═══ Source records

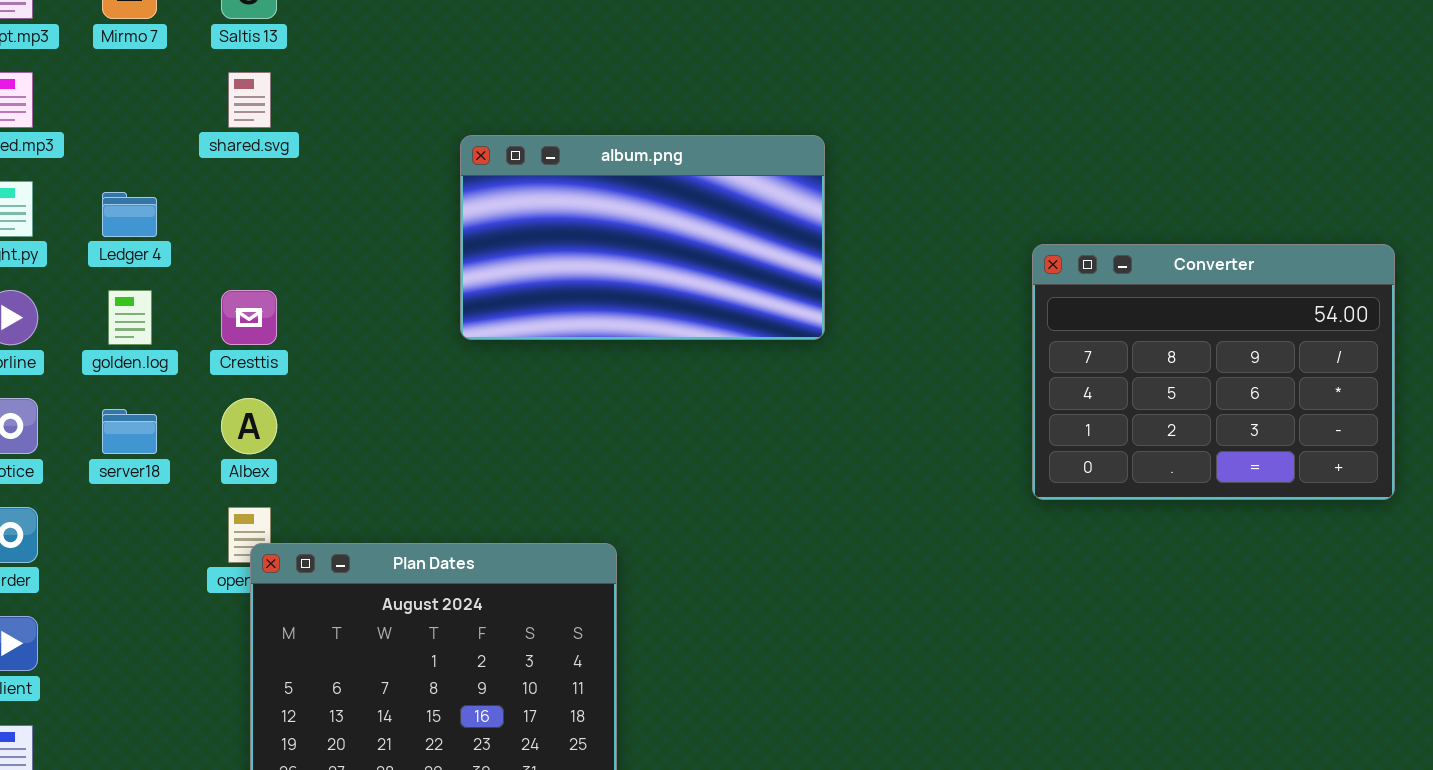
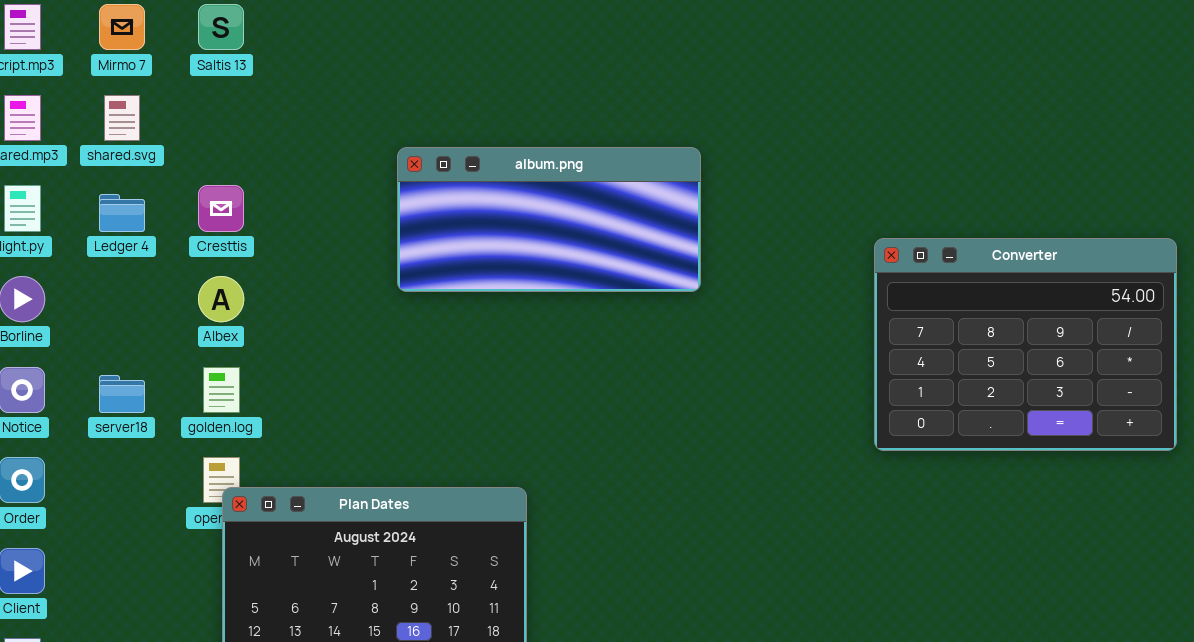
shared.svg: [228,72,271,128] -> [104,95,140,141], moved
album.png: [460,135,825,340] -> [397,147,701,292], resized
golden.log: [108,290,152,345] -> [203,367,240,413], moved
Cresttis: [221,290,277,345] -> [198,185,244,232], moved
Albex: [221,398,277,454] -> [198,276,244,322], moved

══════

Work instruction
Each of the entries above must be output exactly, with none of the pictures.

The completed task
shared.svg: [228,72,271,128] -> [104,95,140,141], moved
album.png: [460,135,825,340] -> [397,147,701,292], resized
golden.log: [108,290,152,345] -> [203,367,240,413], moved
Cresttis: [221,290,277,345] -> [198,185,244,232], moved
Albex: [221,398,277,454] -> [198,276,244,322], moved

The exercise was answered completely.